> _Data below_:
====================
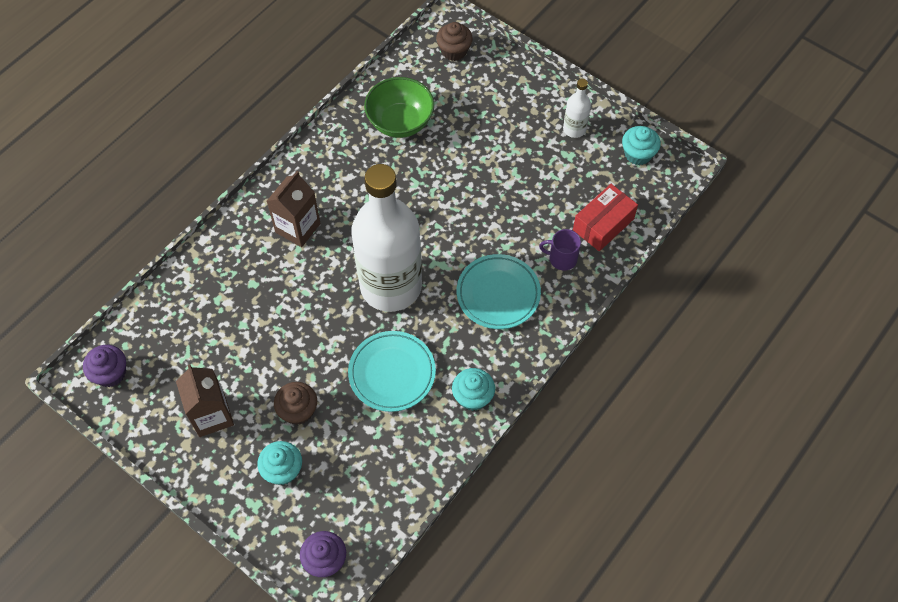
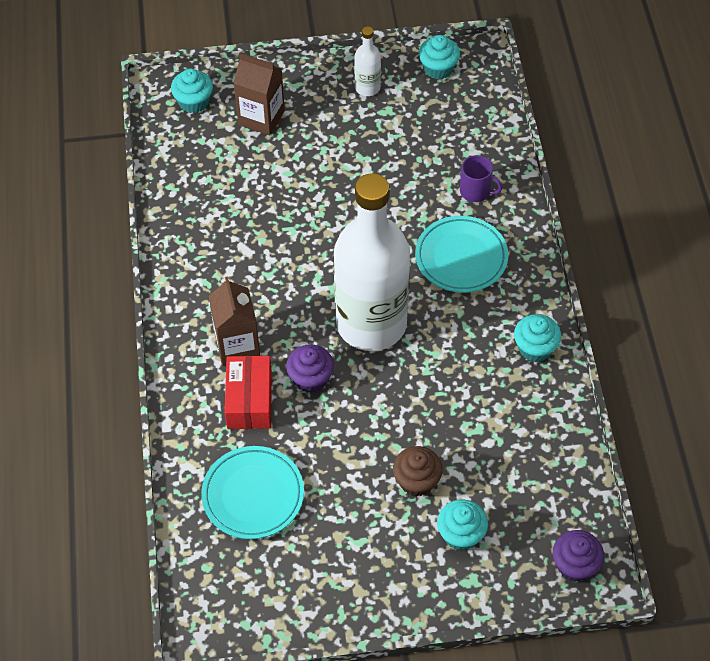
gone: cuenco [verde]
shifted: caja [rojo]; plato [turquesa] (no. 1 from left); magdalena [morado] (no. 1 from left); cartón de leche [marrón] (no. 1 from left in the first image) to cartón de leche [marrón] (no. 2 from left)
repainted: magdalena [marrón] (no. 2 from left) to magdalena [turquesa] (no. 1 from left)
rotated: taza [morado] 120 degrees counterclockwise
====================
> _What is expected_: From the material above, reproduce everything verbatim except the pictures.

> _Finished exercise_:
gone: cuenco [verde]
shifted: caja [rojo]; plato [turquesa] (no. 1 from left); magdalena [morado] (no. 1 from left); cartón de leche [marrón] (no. 1 from left in the first image) to cartón de leche [marrón] (no. 2 from left)
repainted: magdalena [marrón] (no. 2 from left) to magdalena [turquesa] (no. 1 from left)
rotated: taza [morado] 120 degrees counterclockwise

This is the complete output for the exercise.